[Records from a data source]
┄┄┄┄┄┄┄┄┄┄
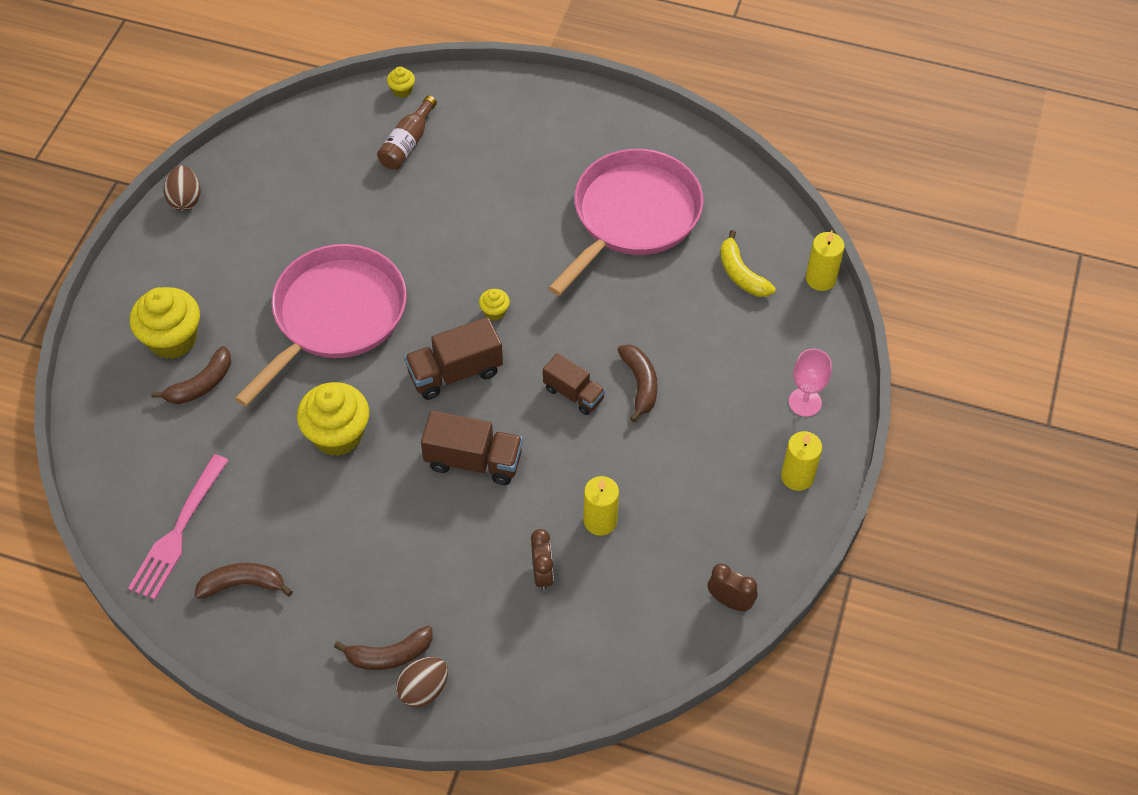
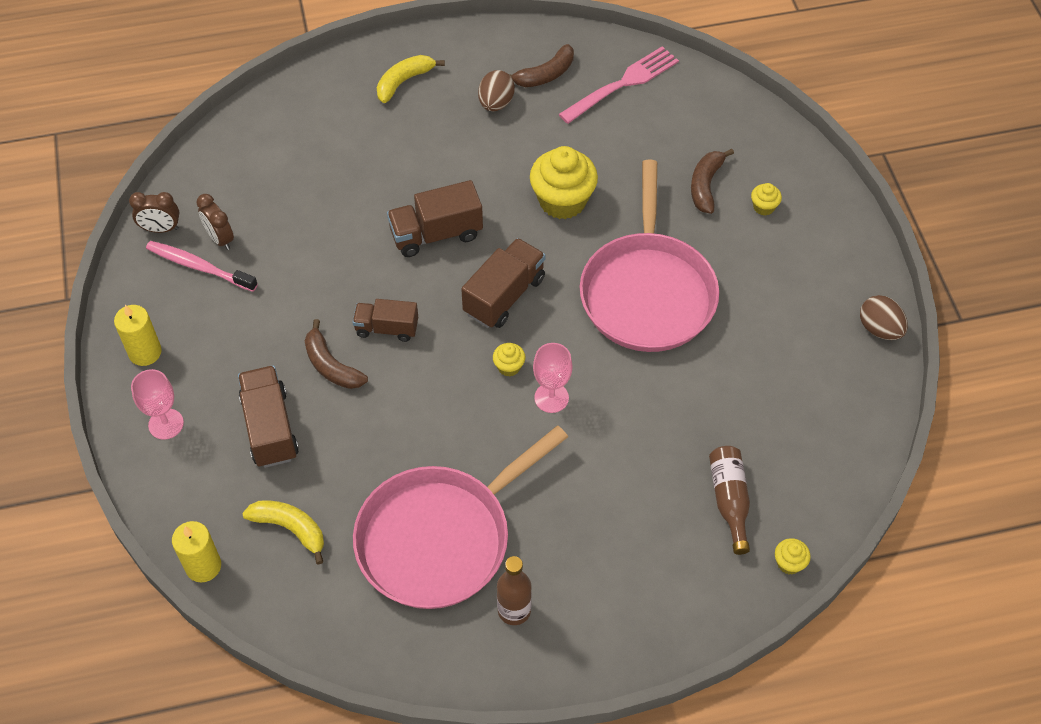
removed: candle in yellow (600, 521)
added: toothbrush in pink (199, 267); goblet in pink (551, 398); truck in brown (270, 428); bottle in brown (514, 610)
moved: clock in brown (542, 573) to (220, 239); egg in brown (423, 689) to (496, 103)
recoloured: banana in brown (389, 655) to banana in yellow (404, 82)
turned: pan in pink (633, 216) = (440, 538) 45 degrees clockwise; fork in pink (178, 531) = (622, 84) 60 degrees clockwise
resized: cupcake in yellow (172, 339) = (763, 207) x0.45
┄┄┄┄┄┄┄┄┄┄
### What you need to do
Would you return all the data exactly as given, minus the pictures?

### Written answer
removed: candle in yellow (600, 521)
added: toothbrush in pink (199, 267); goblet in pink (551, 398); truck in brown (270, 428); bottle in brown (514, 610)
moved: clock in brown (542, 573) to (220, 239); egg in brown (423, 689) to (496, 103)
recoloured: banana in brown (389, 655) to banana in yellow (404, 82)
turned: pan in pink (633, 216) = (440, 538) 45 degrees clockwise; fork in pink (178, 531) = (622, 84) 60 degrees clockwise
resized: cupcake in yellow (172, 339) = (763, 207) x0.45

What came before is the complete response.